>>>>

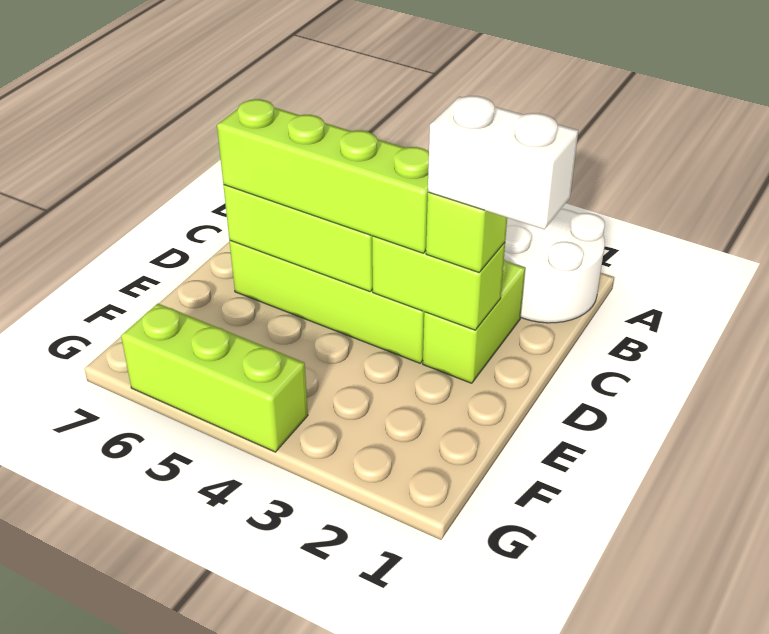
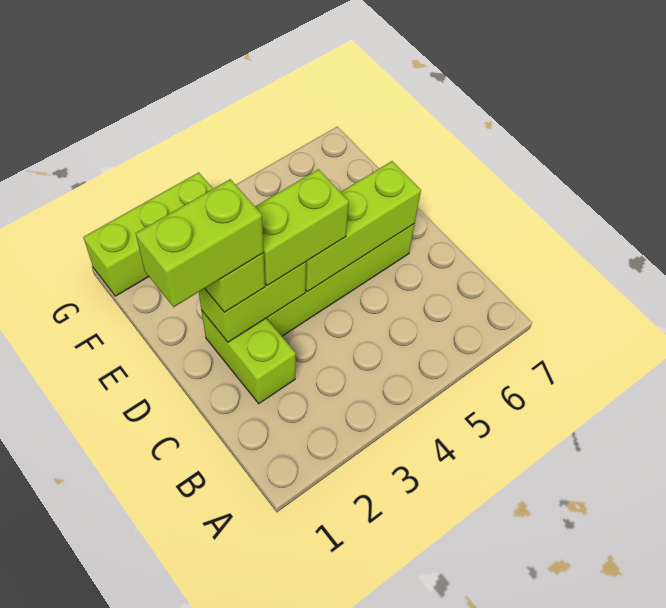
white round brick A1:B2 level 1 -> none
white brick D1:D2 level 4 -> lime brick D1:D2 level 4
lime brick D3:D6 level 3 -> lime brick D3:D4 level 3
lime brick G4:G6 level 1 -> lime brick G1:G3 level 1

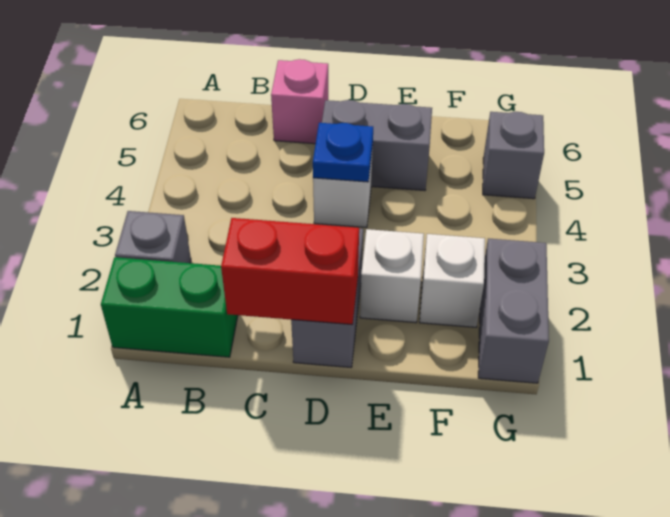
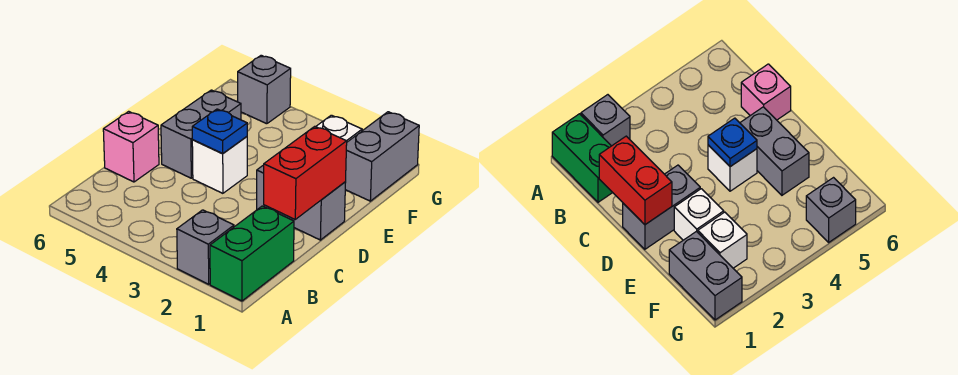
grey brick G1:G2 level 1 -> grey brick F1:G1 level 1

<<<<

## Action item
Each line with "lime" in it must be identified and copied from the material.

## Result of this task
white brick D1:D2 level 4 -> lime brick D1:D2 level 4
lime brick D3:D6 level 3 -> lime brick D3:D4 level 3
lime brick G4:G6 level 1 -> lime brick G1:G3 level 1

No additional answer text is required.